### Assigned task
What is the number of lines in the entries that contain the word "plus"? Answer with that figure alone.
* * *
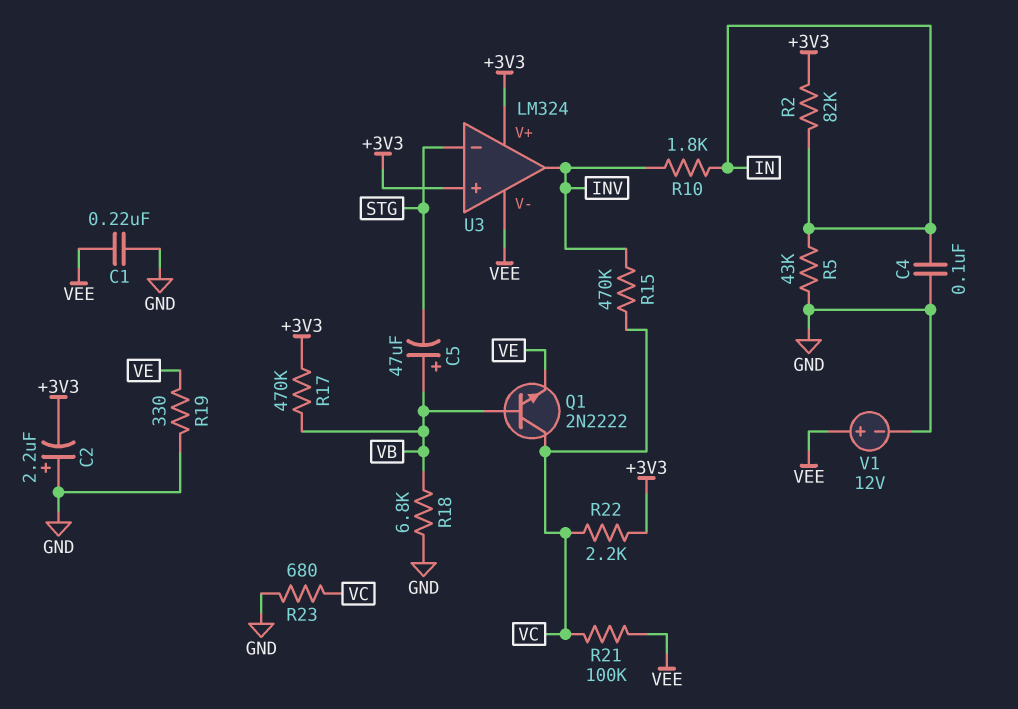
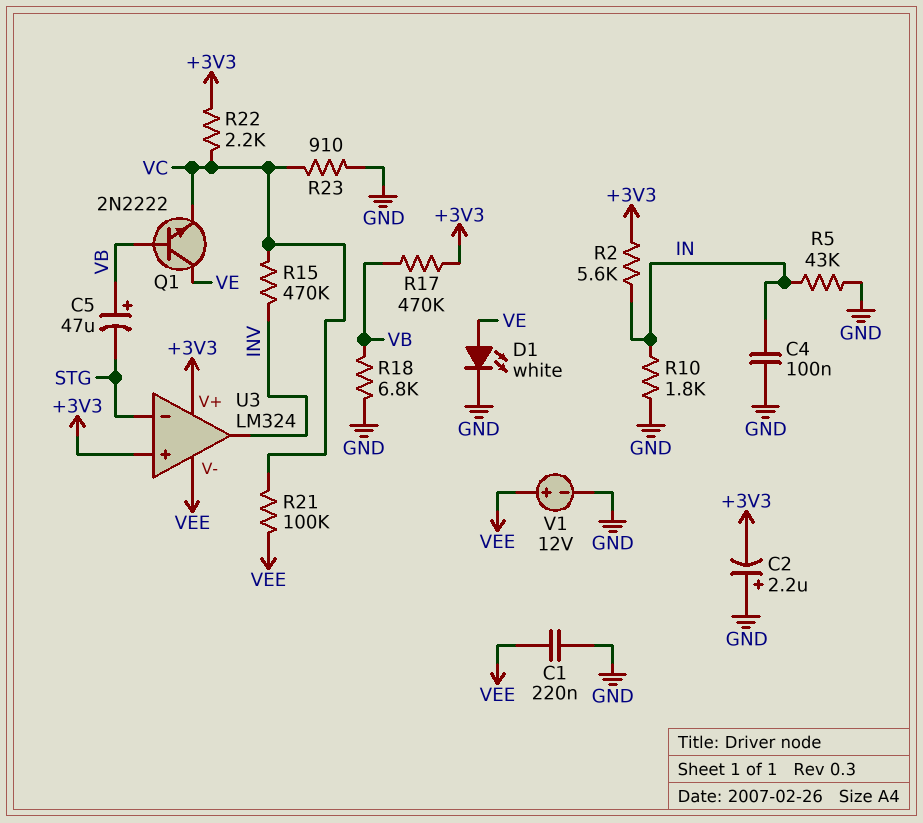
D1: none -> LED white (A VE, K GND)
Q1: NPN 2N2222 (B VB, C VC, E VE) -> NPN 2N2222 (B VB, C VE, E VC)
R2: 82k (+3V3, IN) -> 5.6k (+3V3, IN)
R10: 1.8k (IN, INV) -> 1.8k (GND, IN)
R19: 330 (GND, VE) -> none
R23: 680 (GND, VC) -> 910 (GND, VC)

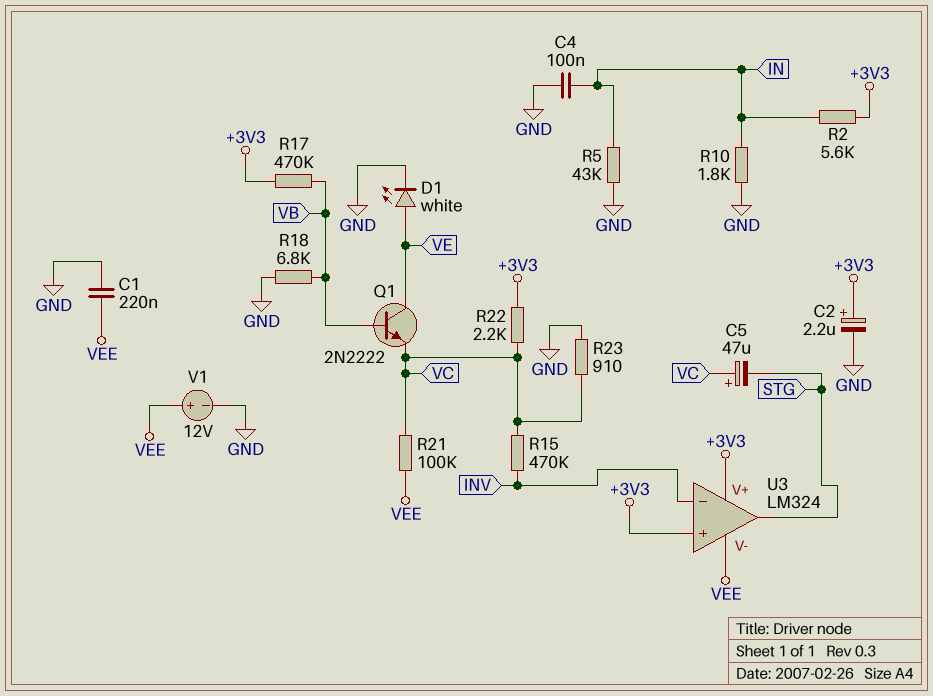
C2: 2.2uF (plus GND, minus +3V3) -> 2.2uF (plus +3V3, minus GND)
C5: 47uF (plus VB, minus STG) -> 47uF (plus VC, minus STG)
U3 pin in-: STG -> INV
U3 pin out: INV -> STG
* * *
### Response to the task
2